Task prompt:
Your copy must start with the line containing "(322, 503) = (228, 503): pink" and end with the last line of the entries, matching them exactly and leaving out every picture.

Exercise data:
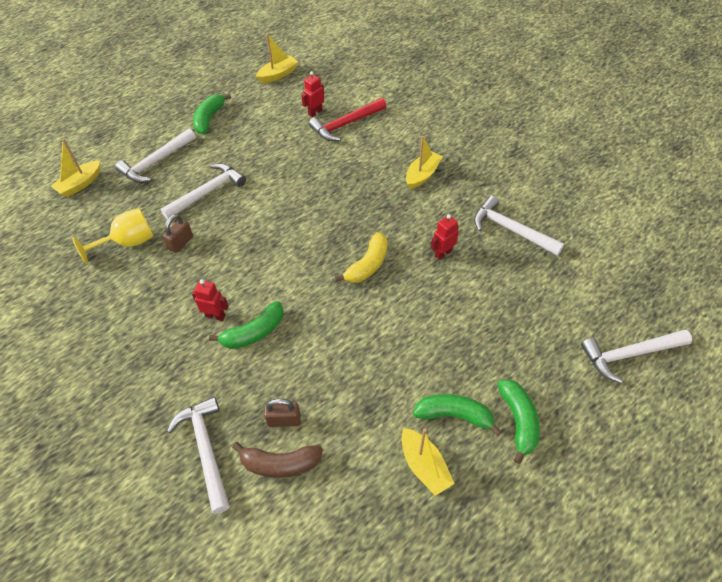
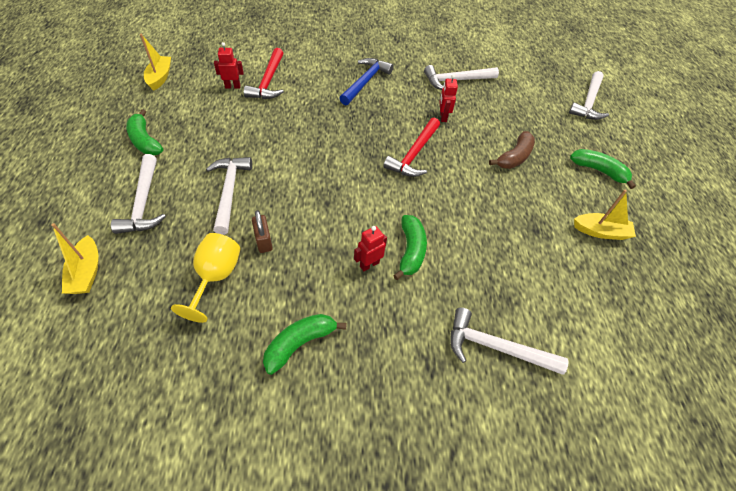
camera: 55 degrees left, 0 degrees up
(280, 464) = (544, 307): brown banana -> brown banana (514, 157)
(284, 420) = (507, 281): brown padlock -> none
(315, 112) = (232, 86): red robot -> red robot turned 90 degrees clockwise
(368, 265) = (414, 154): yellow banana -> red hammer
(422, 175) = (365, 82): yellow boat -> blue hammer
(454, 415) = (573, 194): green banana -> green banana (300, 343)

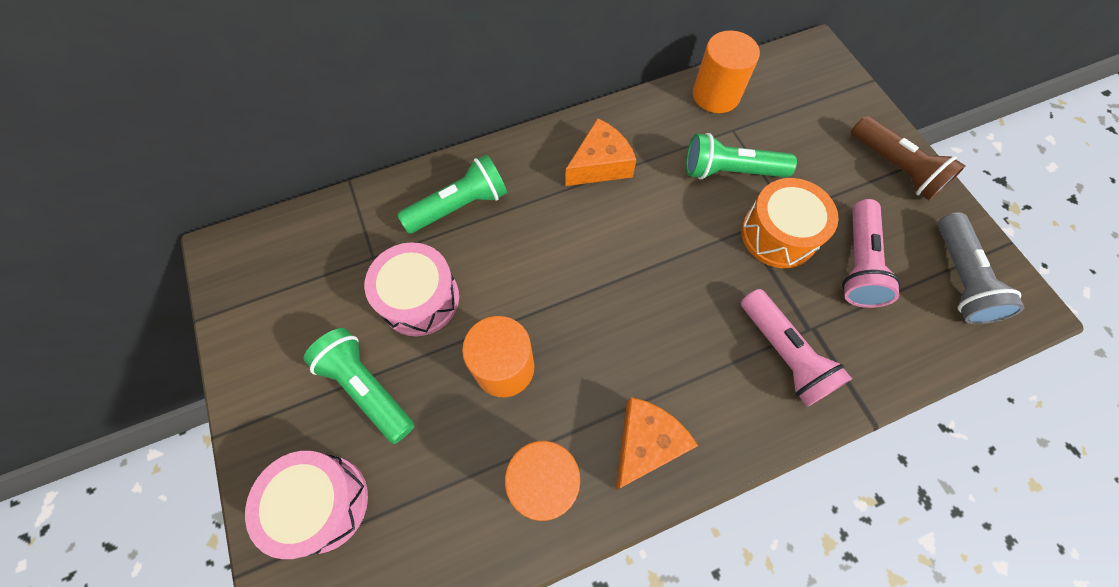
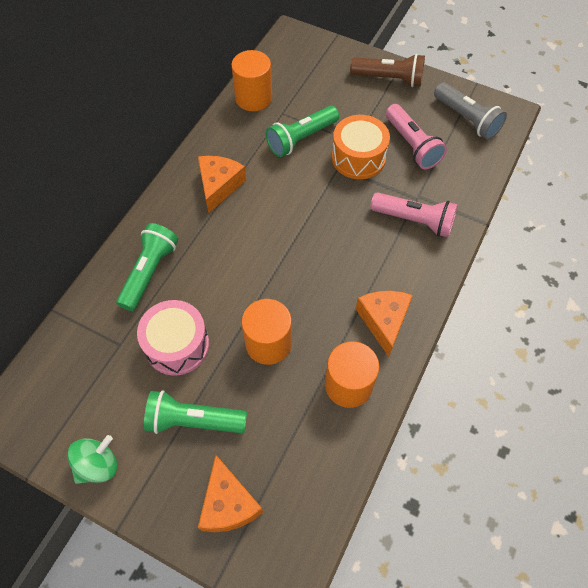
camera: 40 degrees left, 5 degrees down
(254, 360) = (98, 465): none -> green spinning top
(322, 503) = (228, 503): pink drum -> orange cheese

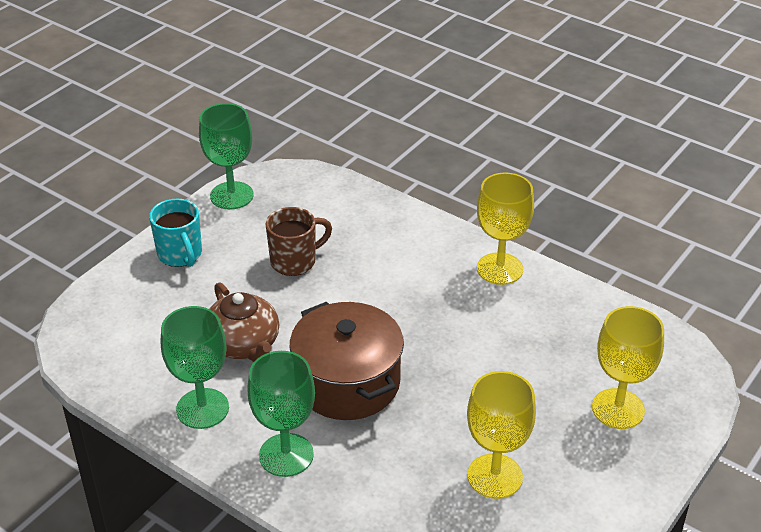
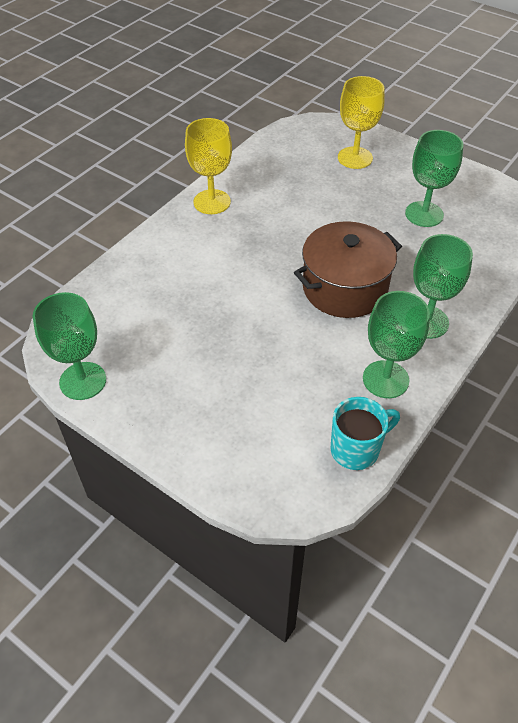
camera: 90 degrees left, 10 degrees up
(180, 255) = (176, 416): turquoise mug -> turquoise mug (356, 449)
(243, 344) = (305, 356): brown teapot -> none
(295, 261) = (193, 326): brown mug -> none
(495, 476) = (424, 214): yellow goblet -> green goblet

Solution to this task:
(322, 503) = (228, 503): pink drum -> orange cheese

camera: 90 degrees left, 10 degrees up
(180, 255) = (176, 416): turquoise mug -> turquoise mug (356, 449)
(243, 344) = (305, 356): brown teapot -> none
(295, 261) = (193, 326): brown mug -> none
(495, 476) = (424, 214): yellow goblet -> green goblet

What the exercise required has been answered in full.